● Work item: For this listing, the lines between the one holding "camera: 70 degrees right, 10 degrees down" and the one holding "yellow teddy bear [815,471,871,534]", inclusive, must be set down exactly.

-- Source records follows --

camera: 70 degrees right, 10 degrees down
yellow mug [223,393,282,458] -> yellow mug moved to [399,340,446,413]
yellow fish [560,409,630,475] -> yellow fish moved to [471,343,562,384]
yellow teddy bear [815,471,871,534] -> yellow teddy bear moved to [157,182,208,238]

-- Source records concluded --
-- Source records follows --

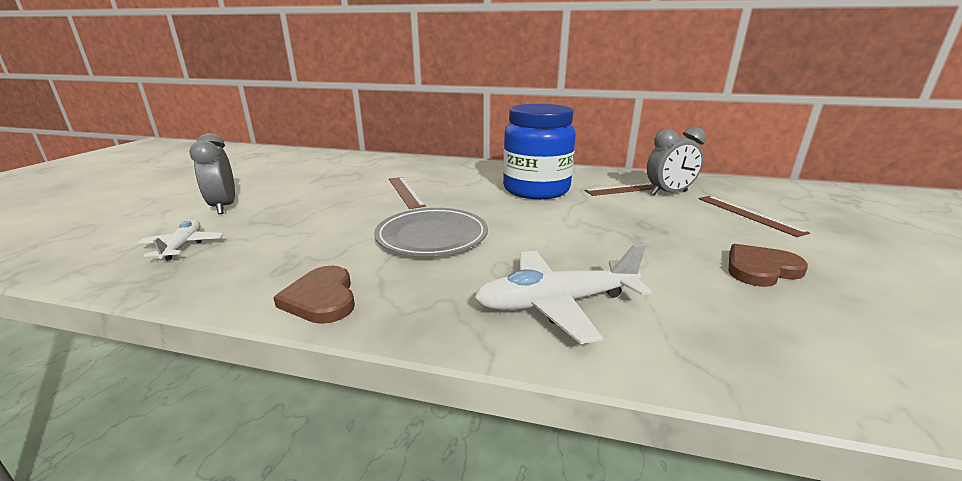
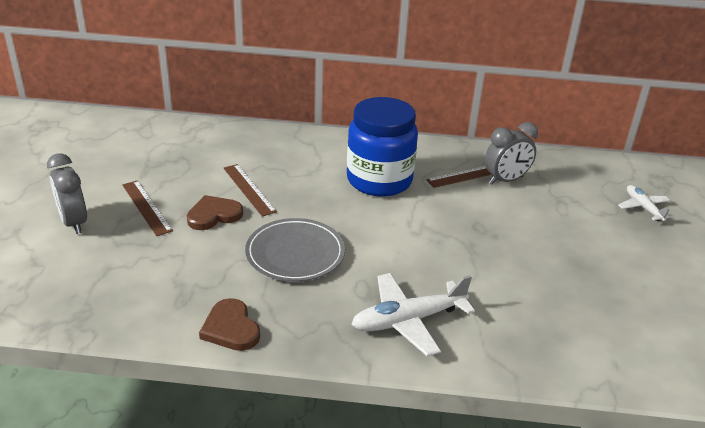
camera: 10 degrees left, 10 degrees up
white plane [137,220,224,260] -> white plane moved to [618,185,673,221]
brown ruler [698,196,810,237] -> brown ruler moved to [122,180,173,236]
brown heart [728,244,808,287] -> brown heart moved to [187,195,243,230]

-- Source records concluded --

● Answer to the problem:
camera: 70 degrees right, 10 degrees down
yellow mug [223,393,282,458] -> yellow mug moved to [399,340,446,413]
yellow fish [560,409,630,475] -> yellow fish moved to [471,343,562,384]
yellow teddy bear [815,471,871,534] -> yellow teddy bear moved to [157,182,208,238]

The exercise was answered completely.